Activity:
Output exactly the line containing "brown tile D2:D3" and each line after it through the last line of the records, and nothing else.

Object change listings:
--- START ---
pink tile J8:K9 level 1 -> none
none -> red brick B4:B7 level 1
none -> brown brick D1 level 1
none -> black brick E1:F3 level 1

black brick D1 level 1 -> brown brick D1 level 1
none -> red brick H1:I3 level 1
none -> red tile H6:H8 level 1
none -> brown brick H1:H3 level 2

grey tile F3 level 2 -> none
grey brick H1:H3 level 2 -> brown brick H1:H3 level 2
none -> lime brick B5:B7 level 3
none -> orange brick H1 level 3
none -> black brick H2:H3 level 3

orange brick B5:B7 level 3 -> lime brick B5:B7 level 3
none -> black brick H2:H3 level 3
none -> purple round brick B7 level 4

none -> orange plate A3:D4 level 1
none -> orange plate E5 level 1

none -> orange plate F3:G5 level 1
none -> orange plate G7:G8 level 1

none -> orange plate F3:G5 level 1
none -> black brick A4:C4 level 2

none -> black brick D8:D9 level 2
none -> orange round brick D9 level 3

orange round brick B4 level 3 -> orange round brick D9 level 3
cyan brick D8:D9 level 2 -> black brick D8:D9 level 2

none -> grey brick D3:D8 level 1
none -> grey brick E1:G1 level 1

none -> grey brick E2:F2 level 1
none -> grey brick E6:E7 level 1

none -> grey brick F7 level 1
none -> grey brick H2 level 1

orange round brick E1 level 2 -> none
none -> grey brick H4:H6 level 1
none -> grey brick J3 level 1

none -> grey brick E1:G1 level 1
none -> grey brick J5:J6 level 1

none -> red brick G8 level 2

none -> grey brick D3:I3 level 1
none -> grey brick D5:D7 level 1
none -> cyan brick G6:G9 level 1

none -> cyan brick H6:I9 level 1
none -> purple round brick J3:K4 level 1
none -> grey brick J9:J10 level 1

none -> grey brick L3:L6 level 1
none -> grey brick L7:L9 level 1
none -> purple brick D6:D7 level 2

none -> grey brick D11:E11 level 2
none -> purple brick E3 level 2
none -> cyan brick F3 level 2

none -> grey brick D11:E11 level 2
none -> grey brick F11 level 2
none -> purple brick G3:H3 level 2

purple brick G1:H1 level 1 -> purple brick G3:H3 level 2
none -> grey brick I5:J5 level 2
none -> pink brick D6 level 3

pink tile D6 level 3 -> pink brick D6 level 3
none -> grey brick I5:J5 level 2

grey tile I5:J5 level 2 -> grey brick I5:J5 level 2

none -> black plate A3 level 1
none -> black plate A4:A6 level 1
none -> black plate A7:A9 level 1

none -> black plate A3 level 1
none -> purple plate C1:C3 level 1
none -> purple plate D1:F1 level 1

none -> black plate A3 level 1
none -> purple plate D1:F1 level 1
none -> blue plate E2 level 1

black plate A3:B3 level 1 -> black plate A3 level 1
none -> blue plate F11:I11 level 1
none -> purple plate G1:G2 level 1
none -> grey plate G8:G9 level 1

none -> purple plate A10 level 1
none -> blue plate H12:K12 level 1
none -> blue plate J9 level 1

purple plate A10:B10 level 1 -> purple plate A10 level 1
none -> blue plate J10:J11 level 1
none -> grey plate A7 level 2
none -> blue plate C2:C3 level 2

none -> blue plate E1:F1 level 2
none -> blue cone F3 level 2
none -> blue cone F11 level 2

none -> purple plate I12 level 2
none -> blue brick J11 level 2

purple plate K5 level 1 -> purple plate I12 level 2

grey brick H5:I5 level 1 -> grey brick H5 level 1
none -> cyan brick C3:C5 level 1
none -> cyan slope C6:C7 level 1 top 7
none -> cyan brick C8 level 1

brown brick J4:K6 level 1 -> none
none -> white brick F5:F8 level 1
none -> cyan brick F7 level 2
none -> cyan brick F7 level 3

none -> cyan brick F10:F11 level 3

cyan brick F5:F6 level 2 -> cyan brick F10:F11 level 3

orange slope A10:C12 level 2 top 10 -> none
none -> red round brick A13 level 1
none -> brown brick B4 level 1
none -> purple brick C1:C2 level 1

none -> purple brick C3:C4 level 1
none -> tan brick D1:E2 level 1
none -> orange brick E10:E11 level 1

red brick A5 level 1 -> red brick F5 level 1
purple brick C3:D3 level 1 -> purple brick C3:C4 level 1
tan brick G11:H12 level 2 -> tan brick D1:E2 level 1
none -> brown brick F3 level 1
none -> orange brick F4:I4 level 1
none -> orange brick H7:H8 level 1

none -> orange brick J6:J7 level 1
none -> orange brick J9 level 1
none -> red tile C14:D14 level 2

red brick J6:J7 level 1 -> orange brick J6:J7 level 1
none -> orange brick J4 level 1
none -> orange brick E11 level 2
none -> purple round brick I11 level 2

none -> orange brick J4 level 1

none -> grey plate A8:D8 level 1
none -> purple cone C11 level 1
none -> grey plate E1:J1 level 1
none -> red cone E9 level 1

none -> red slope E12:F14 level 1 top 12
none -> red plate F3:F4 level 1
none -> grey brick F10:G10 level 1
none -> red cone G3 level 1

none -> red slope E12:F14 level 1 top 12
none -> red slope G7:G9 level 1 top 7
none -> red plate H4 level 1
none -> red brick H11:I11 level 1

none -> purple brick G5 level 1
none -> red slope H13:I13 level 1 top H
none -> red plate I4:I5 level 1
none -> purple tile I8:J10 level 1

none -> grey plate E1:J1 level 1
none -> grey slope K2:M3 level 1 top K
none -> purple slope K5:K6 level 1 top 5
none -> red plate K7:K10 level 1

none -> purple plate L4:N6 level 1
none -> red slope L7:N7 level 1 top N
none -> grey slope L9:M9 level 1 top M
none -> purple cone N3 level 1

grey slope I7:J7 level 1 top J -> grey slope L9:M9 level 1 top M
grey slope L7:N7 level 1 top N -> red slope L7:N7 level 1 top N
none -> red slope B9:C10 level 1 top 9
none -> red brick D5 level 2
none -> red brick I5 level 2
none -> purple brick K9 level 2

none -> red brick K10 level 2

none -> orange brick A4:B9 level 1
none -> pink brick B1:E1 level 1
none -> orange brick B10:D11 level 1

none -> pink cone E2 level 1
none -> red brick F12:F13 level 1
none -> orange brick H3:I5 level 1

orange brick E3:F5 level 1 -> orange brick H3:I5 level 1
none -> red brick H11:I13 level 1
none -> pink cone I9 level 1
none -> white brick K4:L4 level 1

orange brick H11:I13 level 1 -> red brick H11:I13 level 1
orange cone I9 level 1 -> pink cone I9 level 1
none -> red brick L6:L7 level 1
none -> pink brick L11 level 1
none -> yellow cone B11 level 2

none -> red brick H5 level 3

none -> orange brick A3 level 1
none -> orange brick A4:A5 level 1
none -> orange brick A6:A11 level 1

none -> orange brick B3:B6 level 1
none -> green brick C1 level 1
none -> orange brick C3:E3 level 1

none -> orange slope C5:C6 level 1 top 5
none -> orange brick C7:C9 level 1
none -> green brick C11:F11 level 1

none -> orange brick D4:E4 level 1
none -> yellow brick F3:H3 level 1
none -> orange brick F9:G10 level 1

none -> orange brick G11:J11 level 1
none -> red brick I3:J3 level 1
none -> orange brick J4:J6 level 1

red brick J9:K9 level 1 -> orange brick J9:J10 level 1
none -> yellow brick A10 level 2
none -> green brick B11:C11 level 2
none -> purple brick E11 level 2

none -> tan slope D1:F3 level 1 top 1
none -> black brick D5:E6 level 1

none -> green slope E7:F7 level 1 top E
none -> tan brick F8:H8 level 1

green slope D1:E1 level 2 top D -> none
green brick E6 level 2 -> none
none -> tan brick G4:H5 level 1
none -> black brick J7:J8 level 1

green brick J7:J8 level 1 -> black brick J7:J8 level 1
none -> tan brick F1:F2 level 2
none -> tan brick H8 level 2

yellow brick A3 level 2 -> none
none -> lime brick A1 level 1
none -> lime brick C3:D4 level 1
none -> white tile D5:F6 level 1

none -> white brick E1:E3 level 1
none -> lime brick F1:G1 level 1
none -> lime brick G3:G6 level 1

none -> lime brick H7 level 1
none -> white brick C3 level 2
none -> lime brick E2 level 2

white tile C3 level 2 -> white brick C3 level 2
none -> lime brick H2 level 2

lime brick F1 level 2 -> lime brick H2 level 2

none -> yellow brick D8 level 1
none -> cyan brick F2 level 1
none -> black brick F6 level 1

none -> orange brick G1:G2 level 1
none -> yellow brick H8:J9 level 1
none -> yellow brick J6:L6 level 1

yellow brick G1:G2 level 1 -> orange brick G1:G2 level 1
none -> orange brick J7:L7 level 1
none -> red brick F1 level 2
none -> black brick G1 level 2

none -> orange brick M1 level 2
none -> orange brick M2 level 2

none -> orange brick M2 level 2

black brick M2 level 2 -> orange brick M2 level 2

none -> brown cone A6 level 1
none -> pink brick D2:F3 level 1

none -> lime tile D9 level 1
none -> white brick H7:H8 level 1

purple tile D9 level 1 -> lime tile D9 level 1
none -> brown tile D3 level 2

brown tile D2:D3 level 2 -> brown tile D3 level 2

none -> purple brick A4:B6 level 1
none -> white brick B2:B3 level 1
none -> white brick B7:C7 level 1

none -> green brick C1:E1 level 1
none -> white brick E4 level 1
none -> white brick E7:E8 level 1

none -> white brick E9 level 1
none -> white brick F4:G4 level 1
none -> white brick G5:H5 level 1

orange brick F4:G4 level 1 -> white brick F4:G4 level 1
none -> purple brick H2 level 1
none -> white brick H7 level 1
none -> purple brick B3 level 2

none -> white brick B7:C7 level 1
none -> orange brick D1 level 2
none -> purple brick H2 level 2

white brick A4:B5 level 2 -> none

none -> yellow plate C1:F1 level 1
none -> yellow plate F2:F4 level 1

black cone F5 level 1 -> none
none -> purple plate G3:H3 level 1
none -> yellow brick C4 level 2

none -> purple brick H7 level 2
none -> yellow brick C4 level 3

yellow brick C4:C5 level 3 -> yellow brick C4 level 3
--- END ---
Written response:
brown tile D2:D3 level 2 -> brown tile D3 level 2

none -> purple brick A4:B6 level 1
none -> white brick B2:B3 level 1
none -> white brick B7:C7 level 1

none -> green brick C1:E1 level 1
none -> white brick E4 level 1
none -> white brick E7:E8 level 1

none -> white brick E9 level 1
none -> white brick F4:G4 level 1
none -> white brick G5:H5 level 1

orange brick F4:G4 level 1 -> white brick F4:G4 level 1
none -> purple brick H2 level 1
none -> white brick H7 level 1
none -> purple brick B3 level 2

none -> white brick B7:C7 level 1
none -> orange brick D1 level 2
none -> purple brick H2 level 2

white brick A4:B5 level 2 -> none

none -> yellow plate C1:F1 level 1
none -> yellow plate F2:F4 level 1

black cone F5 level 1 -> none
none -> purple plate G3:H3 level 1
none -> yellow brick C4 level 2

none -> purple brick H7 level 2
none -> yellow brick C4 level 3

yellow brick C4:C5 level 3 -> yellow brick C4 level 3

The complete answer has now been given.